Among the lines of data below, reproduce only those from the one with "R8: 33k (3V3, EN_N) -> 22k (3V3, EN_N)" through the one with "C5: 10nF (0V, FILT) -> none", exactly as they stand, both ends included.

━━━━━ RECORDS FOR THIS TASK

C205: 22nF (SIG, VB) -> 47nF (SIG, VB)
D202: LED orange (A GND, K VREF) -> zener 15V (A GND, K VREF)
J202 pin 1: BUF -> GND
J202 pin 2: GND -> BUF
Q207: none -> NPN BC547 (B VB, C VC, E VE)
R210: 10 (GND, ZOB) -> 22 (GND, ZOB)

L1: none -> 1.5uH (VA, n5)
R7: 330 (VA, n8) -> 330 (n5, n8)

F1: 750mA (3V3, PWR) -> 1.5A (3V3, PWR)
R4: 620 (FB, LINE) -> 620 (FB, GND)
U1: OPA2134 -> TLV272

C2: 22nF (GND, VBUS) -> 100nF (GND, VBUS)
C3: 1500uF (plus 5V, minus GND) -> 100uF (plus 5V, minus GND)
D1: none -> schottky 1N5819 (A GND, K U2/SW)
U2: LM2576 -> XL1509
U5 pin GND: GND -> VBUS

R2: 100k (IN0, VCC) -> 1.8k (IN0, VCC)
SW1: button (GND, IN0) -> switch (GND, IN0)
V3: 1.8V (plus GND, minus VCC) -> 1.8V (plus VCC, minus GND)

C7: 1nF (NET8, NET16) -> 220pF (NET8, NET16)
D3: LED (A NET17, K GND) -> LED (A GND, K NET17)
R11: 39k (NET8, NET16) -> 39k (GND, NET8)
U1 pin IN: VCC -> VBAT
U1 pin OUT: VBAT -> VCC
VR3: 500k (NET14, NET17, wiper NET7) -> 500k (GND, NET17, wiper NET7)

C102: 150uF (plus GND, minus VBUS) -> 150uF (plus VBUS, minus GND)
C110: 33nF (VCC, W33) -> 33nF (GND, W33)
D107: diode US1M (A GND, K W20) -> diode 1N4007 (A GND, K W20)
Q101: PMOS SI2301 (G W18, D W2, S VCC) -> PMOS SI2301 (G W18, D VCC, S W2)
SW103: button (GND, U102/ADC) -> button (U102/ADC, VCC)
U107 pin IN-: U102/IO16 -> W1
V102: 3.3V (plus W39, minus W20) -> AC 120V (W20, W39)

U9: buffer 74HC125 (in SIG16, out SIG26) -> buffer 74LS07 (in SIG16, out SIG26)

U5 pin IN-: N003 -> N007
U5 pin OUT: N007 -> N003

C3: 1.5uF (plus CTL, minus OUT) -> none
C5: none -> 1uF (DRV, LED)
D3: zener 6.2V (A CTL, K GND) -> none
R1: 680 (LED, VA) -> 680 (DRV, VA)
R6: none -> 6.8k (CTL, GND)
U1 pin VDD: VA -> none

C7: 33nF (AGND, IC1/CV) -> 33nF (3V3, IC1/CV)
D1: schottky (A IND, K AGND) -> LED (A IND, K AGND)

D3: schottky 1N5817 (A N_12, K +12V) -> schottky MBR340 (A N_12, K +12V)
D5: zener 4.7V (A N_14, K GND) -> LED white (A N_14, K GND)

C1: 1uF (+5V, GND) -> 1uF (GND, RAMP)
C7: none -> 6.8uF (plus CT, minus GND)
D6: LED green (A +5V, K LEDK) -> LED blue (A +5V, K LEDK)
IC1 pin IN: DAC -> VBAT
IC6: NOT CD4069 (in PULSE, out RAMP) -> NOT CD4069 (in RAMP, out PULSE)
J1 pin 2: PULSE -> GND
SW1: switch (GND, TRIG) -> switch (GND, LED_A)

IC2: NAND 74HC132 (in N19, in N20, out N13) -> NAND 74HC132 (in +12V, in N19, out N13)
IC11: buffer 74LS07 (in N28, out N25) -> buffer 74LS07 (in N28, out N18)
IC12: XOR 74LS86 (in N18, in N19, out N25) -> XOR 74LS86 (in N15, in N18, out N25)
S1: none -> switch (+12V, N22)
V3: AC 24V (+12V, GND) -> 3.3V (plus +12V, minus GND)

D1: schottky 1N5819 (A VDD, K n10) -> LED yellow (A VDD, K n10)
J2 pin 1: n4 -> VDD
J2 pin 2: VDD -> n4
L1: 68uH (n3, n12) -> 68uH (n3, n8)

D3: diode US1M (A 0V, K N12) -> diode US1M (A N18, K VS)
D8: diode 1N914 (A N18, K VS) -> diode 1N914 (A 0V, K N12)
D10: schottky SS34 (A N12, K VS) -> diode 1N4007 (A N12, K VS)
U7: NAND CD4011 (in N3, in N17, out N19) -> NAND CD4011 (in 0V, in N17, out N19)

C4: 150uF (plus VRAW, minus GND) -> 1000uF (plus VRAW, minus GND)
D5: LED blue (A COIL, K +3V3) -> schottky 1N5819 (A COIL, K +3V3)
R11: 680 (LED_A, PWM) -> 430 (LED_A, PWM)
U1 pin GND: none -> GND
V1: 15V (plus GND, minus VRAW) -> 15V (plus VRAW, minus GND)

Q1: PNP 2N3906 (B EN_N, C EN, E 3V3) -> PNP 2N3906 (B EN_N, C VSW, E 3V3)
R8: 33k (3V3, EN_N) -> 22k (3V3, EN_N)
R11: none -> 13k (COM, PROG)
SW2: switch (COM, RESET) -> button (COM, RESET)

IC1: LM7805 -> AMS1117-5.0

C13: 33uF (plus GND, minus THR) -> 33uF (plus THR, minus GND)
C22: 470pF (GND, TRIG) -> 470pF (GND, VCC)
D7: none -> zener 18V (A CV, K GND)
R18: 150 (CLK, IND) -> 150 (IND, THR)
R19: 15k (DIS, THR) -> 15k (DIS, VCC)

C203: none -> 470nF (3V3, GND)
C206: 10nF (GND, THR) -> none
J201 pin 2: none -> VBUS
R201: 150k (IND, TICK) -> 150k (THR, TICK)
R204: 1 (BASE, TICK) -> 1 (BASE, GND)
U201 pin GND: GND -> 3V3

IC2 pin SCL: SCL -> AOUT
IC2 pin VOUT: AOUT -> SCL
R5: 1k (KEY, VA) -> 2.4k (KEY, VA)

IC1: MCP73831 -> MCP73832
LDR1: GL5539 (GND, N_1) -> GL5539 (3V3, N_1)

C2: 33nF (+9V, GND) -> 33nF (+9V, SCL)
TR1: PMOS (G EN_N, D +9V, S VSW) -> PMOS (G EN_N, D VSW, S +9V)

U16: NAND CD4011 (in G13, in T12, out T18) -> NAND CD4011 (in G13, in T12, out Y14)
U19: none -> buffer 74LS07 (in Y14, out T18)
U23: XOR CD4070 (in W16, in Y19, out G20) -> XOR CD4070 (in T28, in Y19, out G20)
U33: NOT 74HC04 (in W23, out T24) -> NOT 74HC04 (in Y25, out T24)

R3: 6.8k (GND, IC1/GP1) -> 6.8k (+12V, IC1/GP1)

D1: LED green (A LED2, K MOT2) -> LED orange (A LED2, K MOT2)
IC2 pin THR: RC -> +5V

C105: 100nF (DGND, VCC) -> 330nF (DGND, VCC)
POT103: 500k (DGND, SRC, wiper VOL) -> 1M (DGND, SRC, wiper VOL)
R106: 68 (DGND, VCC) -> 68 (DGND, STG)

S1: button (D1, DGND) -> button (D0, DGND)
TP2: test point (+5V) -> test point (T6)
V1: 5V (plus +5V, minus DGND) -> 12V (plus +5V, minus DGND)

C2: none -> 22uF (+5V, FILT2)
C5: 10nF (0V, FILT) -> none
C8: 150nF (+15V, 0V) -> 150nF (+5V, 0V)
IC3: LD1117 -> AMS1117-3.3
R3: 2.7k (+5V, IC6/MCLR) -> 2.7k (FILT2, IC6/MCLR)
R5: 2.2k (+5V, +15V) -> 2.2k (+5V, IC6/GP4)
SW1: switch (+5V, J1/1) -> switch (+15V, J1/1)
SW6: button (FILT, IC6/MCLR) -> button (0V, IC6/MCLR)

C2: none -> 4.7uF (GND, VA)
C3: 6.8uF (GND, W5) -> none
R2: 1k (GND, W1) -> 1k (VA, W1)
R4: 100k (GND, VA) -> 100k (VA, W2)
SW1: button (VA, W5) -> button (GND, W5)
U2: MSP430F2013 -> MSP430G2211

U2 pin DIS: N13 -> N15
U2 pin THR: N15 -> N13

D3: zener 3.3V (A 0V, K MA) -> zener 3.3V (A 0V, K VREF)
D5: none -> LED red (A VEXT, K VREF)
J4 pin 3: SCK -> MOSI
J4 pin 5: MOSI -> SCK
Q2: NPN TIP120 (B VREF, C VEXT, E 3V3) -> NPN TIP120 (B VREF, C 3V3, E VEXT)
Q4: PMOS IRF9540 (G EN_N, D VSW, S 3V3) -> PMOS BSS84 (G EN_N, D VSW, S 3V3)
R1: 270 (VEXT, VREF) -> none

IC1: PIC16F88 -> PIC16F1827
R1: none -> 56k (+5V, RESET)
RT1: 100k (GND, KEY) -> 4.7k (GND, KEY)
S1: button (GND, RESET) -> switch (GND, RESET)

━━━━━━━━━━

TASK OUTPUT:
R8: 33k (3V3, EN_N) -> 22k (3V3, EN_N)
R11: none -> 13k (COM, PROG)
SW2: switch (COM, RESET) -> button (COM, RESET)

IC1: LM7805 -> AMS1117-5.0

C13: 33uF (plus GND, minus THR) -> 33uF (plus THR, minus GND)
C22: 470pF (GND, TRIG) -> 470pF (GND, VCC)
D7: none -> zener 18V (A CV, K GND)
R18: 150 (CLK, IND) -> 150 (IND, THR)
R19: 15k (DIS, THR) -> 15k (DIS, VCC)

C203: none -> 470nF (3V3, GND)
C206: 10nF (GND, THR) -> none
J201 pin 2: none -> VBUS
R201: 150k (IND, TICK) -> 150k (THR, TICK)
R204: 1 (BASE, TICK) -> 1 (BASE, GND)
U201 pin GND: GND -> 3V3

IC2 pin SCL: SCL -> AOUT
IC2 pin VOUT: AOUT -> SCL
R5: 1k (KEY, VA) -> 2.4k (KEY, VA)

IC1: MCP73831 -> MCP73832
LDR1: GL5539 (GND, N_1) -> GL5539 (3V3, N_1)

C2: 33nF (+9V, GND) -> 33nF (+9V, SCL)
TR1: PMOS (G EN_N, D +9V, S VSW) -> PMOS (G EN_N, D VSW, S +9V)

U16: NAND CD4011 (in G13, in T12, out T18) -> NAND CD4011 (in G13, in T12, out Y14)
U19: none -> buffer 74LS07 (in Y14, out T18)
U23: XOR CD4070 (in W16, in Y19, out G20) -> XOR CD4070 (in T28, in Y19, out G20)
U33: NOT 74HC04 (in W23, out T24) -> NOT 74HC04 (in Y25, out T24)

R3: 6.8k (GND, IC1/GP1) -> 6.8k (+12V, IC1/GP1)

D1: LED green (A LED2, K MOT2) -> LED orange (A LED2, K MOT2)
IC2 pin THR: RC -> +5V

C105: 100nF (DGND, VCC) -> 330nF (DGND, VCC)
POT103: 500k (DGND, SRC, wiper VOL) -> 1M (DGND, SRC, wiper VOL)
R106: 68 (DGND, VCC) -> 68 (DGND, STG)

S1: button (D1, DGND) -> button (D0, DGND)
TP2: test point (+5V) -> test point (T6)
V1: 5V (plus +5V, minus DGND) -> 12V (plus +5V, minus DGND)

C2: none -> 22uF (+5V, FILT2)
C5: 10nF (0V, FILT) -> none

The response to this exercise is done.